Segment Open
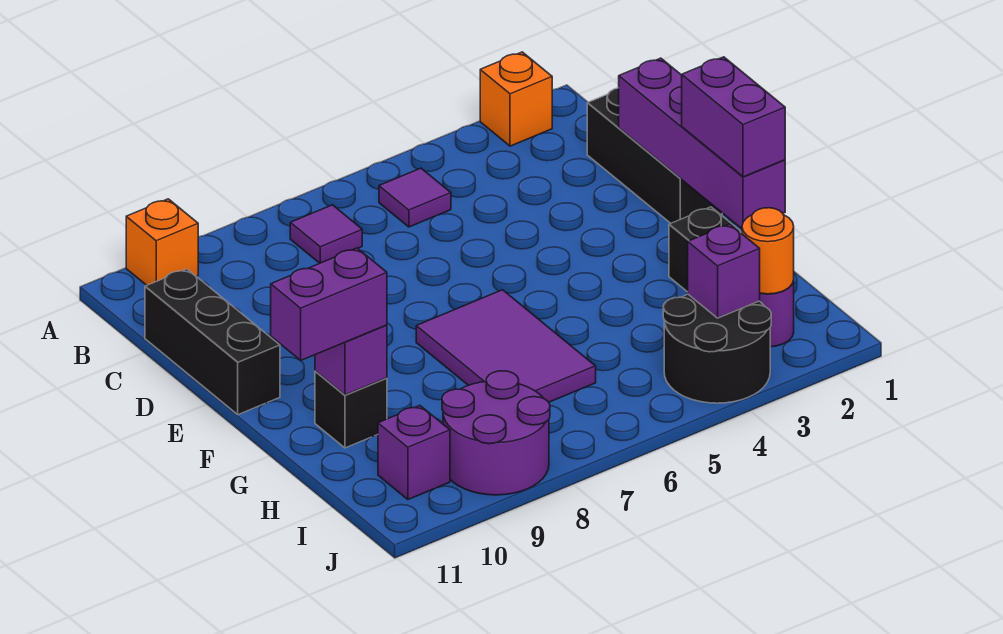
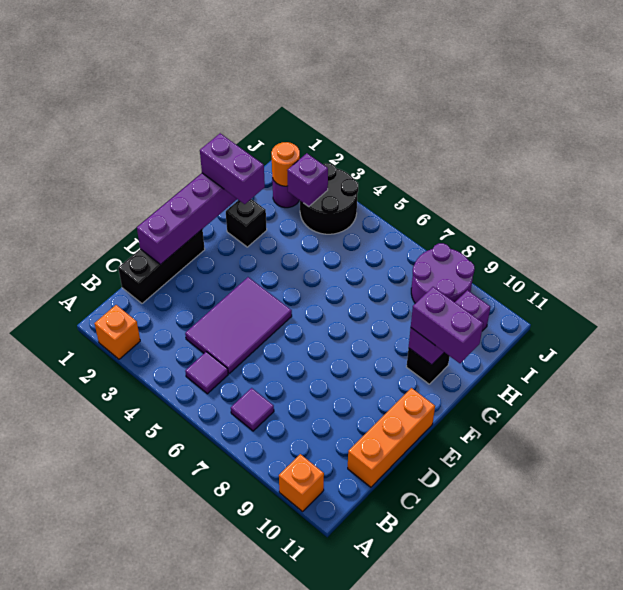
black brick C11:E11 level 1 -> orange brick C11:E11 level 1
purple brick F1:G1 level 3 -> purple brick G1:G2 level 3
purple tile F6:H7 level 1 -> purple tile C4:E5 level 1

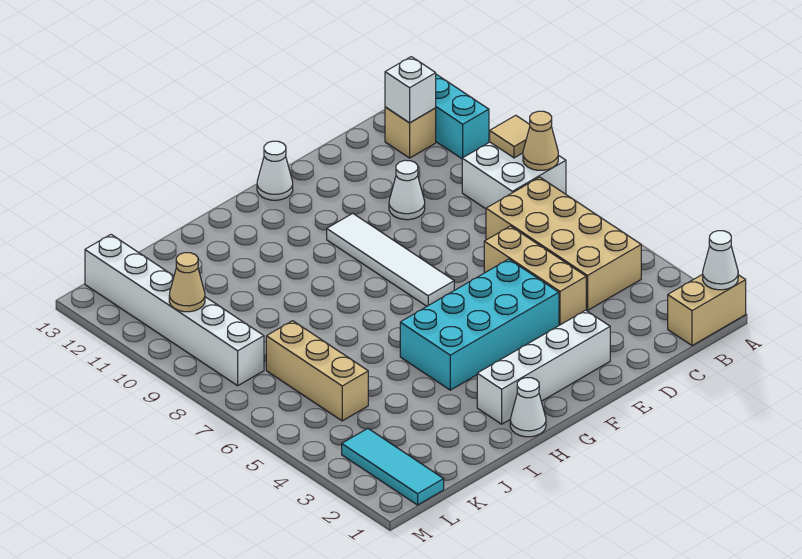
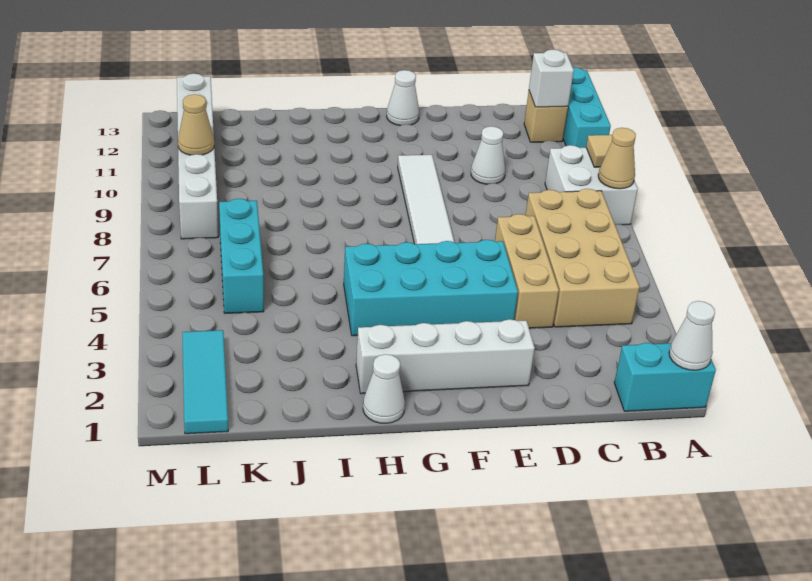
tan brick A1:B1 level 1 -> cyan brick A1:B1 level 1
tan brick K5:K7 level 1 -> cyan brick K5:K7 level 1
Segment Closed
▶ Problem to work on
Leave out the pictures, and write out all the remaining data above exactly.

▶ Exercise answer
black brick C11:E11 level 1 -> orange brick C11:E11 level 1
purple brick F1:G1 level 3 -> purple brick G1:G2 level 3
purple tile F6:H7 level 1 -> purple tile C4:E5 level 1

tan brick A1:B1 level 1 -> cyan brick A1:B1 level 1
tan brick K5:K7 level 1 -> cyan brick K5:K7 level 1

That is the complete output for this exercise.